Output should begin at the line holding "D3: schottky SS34 (A N22, K N12) -> none" and end at the last line of the entries; print those lines verbatim and no others.

Information START

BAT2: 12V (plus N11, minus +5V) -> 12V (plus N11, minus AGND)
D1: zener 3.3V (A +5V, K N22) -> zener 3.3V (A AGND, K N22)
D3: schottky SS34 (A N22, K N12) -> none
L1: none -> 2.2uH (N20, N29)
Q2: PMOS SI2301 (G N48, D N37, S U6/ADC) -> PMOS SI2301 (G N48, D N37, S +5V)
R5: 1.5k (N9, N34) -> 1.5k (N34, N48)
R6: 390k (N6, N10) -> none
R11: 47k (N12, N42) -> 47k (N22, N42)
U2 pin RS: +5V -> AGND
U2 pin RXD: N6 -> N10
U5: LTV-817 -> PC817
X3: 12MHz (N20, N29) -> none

Information END

**Your solution**.
D3: schottky SS34 (A N22, K N12) -> none
L1: none -> 2.2uH (N20, N29)
Q2: PMOS SI2301 (G N48, D N37, S U6/ADC) -> PMOS SI2301 (G N48, D N37, S +5V)
R5: 1.5k (N9, N34) -> 1.5k (N34, N48)
R6: 390k (N6, N10) -> none
R11: 47k (N12, N42) -> 47k (N22, N42)
U2 pin RS: +5V -> AGND
U2 pin RXD: N6 -> N10
U5: LTV-817 -> PC817
X3: 12MHz (N20, N29) -> none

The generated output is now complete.